# TASK DESCRIPTION
Among the lines below, take the one holding "V1: AC 1V (GND, SIG2) -> AC 1V (SIG2, SIG11)", the one holding "SW1: none -> button (GND, RESET)", and all lines between them. Set them down exactly.

[Dataset items]
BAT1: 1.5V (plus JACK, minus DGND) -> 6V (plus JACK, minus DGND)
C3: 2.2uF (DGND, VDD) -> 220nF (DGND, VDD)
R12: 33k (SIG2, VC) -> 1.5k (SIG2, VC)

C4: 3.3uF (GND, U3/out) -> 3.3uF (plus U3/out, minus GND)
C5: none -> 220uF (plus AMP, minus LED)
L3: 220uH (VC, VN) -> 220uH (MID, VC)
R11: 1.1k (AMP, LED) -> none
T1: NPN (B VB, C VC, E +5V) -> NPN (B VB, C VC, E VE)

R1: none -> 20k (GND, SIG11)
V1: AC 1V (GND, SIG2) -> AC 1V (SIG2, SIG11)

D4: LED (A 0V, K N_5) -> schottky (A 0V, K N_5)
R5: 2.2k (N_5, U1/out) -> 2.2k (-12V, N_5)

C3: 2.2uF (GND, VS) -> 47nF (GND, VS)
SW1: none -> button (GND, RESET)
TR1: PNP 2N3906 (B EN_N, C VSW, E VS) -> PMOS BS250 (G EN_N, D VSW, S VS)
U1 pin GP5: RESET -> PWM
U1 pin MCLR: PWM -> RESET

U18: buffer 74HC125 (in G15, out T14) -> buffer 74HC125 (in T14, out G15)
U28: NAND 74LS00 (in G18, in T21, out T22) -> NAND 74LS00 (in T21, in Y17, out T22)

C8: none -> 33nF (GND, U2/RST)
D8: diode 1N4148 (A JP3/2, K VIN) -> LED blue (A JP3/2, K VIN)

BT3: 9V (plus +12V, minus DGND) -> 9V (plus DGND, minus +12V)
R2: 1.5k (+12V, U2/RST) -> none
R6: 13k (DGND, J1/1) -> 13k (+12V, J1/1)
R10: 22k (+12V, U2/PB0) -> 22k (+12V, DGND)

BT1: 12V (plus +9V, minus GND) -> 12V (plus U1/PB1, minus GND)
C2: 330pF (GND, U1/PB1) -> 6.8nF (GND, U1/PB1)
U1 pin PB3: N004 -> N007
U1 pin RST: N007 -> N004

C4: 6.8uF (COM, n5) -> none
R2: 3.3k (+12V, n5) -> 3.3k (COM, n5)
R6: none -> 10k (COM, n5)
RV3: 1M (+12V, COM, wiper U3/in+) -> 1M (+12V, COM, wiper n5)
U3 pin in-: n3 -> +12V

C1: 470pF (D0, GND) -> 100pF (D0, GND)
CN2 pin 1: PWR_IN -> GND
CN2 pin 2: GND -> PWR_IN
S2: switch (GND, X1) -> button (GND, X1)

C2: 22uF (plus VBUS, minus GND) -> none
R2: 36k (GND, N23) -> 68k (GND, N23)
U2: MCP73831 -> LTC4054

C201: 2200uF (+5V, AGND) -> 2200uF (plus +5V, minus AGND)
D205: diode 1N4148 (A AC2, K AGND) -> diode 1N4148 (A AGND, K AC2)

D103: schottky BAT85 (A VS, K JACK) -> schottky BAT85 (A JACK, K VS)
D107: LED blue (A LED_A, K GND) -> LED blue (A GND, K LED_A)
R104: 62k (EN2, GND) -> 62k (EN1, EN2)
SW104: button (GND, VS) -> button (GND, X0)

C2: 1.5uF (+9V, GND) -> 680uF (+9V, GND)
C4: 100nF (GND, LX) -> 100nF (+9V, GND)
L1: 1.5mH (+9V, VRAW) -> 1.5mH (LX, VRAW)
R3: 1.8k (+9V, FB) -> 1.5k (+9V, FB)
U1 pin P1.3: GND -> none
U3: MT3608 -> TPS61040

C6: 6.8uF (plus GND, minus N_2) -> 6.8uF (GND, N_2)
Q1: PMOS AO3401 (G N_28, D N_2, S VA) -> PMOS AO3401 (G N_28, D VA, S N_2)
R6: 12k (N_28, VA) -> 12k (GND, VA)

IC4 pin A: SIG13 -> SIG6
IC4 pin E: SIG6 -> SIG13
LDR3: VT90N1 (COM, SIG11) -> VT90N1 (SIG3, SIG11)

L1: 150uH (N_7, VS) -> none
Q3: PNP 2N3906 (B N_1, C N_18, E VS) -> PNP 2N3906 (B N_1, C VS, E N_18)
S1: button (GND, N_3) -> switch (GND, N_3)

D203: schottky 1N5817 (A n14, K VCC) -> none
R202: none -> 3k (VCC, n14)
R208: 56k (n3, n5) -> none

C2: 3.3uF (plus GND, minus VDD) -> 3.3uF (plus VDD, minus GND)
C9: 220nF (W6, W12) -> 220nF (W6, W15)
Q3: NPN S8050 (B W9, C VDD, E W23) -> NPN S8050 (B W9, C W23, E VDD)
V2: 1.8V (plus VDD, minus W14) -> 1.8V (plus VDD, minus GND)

# WRITTEN SOLUTION
V1: AC 1V (GND, SIG2) -> AC 1V (SIG2, SIG11)

D4: LED (A 0V, K N_5) -> schottky (A 0V, K N_5)
R5: 2.2k (N_5, U1/out) -> 2.2k (-12V, N_5)

C3: 2.2uF (GND, VS) -> 47nF (GND, VS)
SW1: none -> button (GND, RESET)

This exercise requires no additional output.